Set task:
Copy every line of the data below word for word, and leave the pictures out of your answer.
----------------
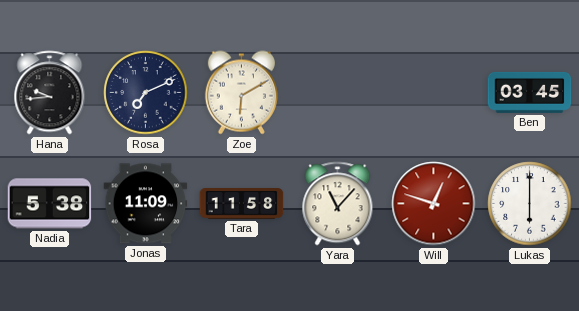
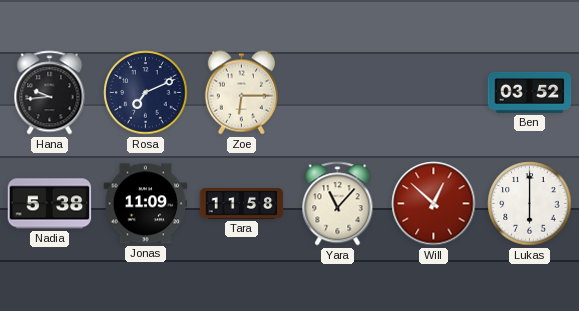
Zoe: 6:10 -> 6:15
Ben: 03:45 -> 03:52
Will: 12:48 -> 12:52
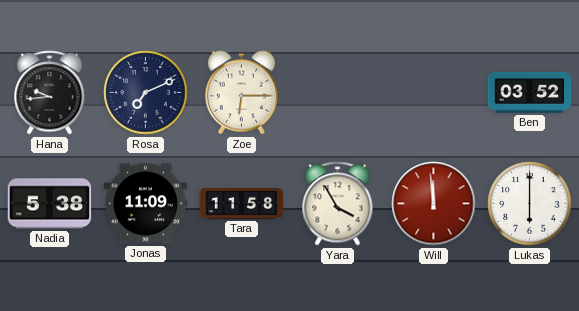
Yara: 11:07 -> 3:55
Will: 12:52 -> 11:59
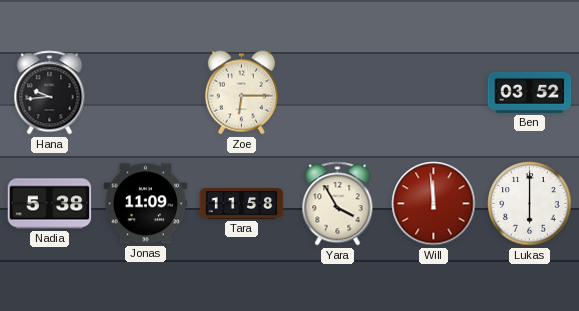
Rosa: 7:11 -> none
----------------
Full output:
Zoe: 6:10 -> 6:15
Ben: 03:45 -> 03:52
Will: 12:48 -> 12:52
Yara: 11:07 -> 3:55
Will: 12:52 -> 11:59
Rosa: 7:11 -> none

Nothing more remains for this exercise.